### Entries provided ###
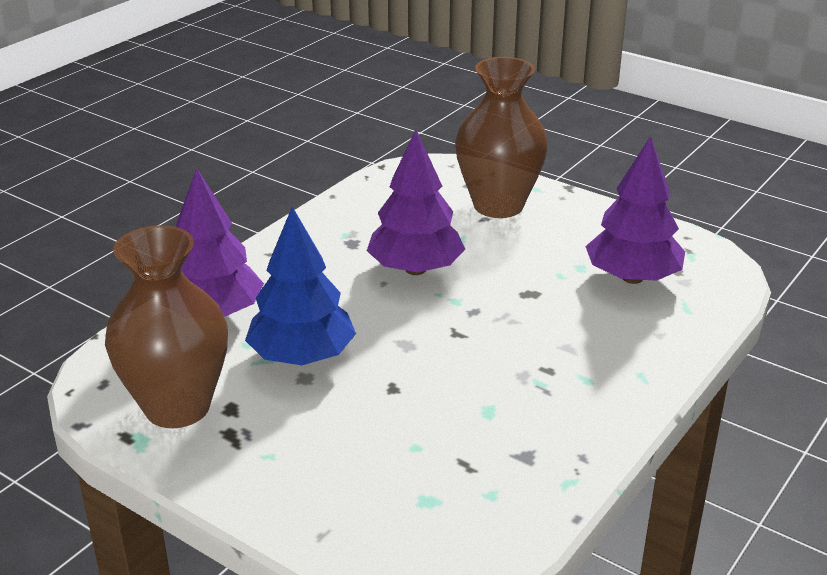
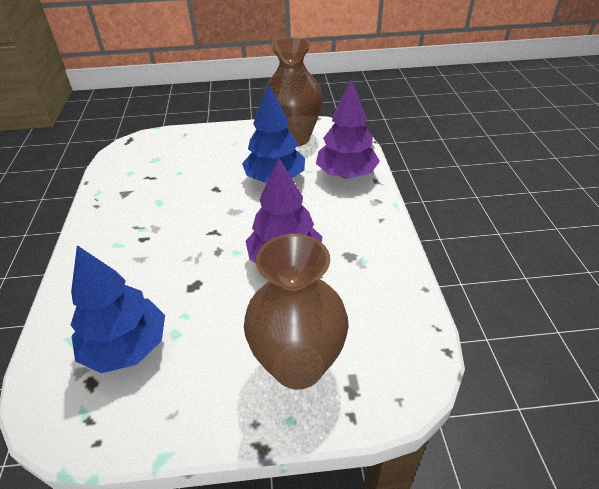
camera: 140 degrees right, 10 degrees up
purple tree [585,136,685,284] -> blue tree [71,245,165,373]

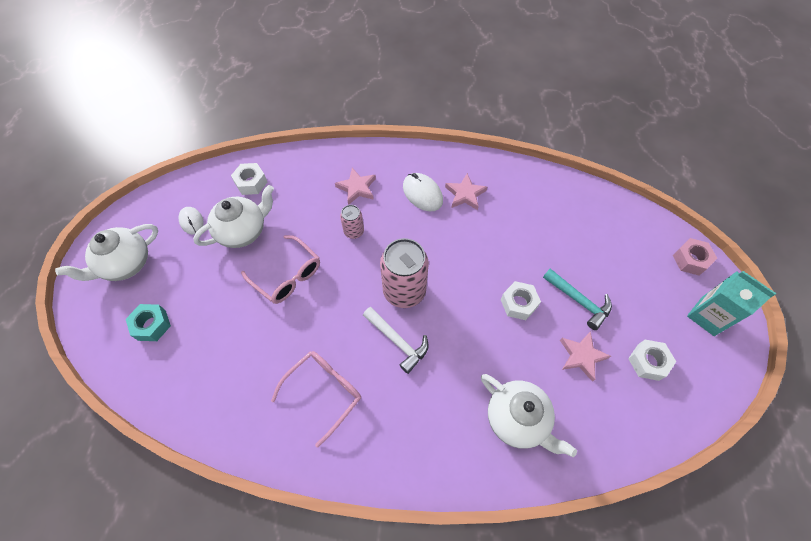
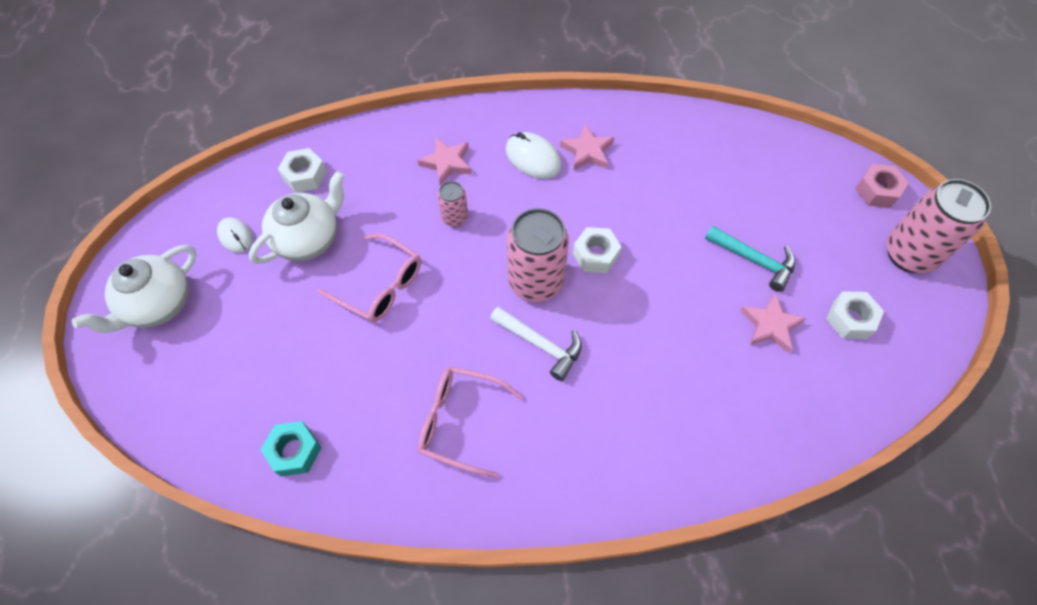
camera: 10 degrees left, 0 degrees up
turquoise nut [126,304,171,341] -> turquoise nut moved to [260,421,321,476]
pink glasses [271,351,361,447] -> pink glasses turned 105 degrees counterclockwise [418,367,523,478]
white teapot [481,374,577,457] -> none
white nut [501,281,541,320] -> white nut moved to [573,227,622,273]
turquoise carton [687,271,776,336] -> pink can [887,179,991,273]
###
Assigned task:
Matching lines for the string "pink": count them across the listing and reply with the number alone.

Answer section:
2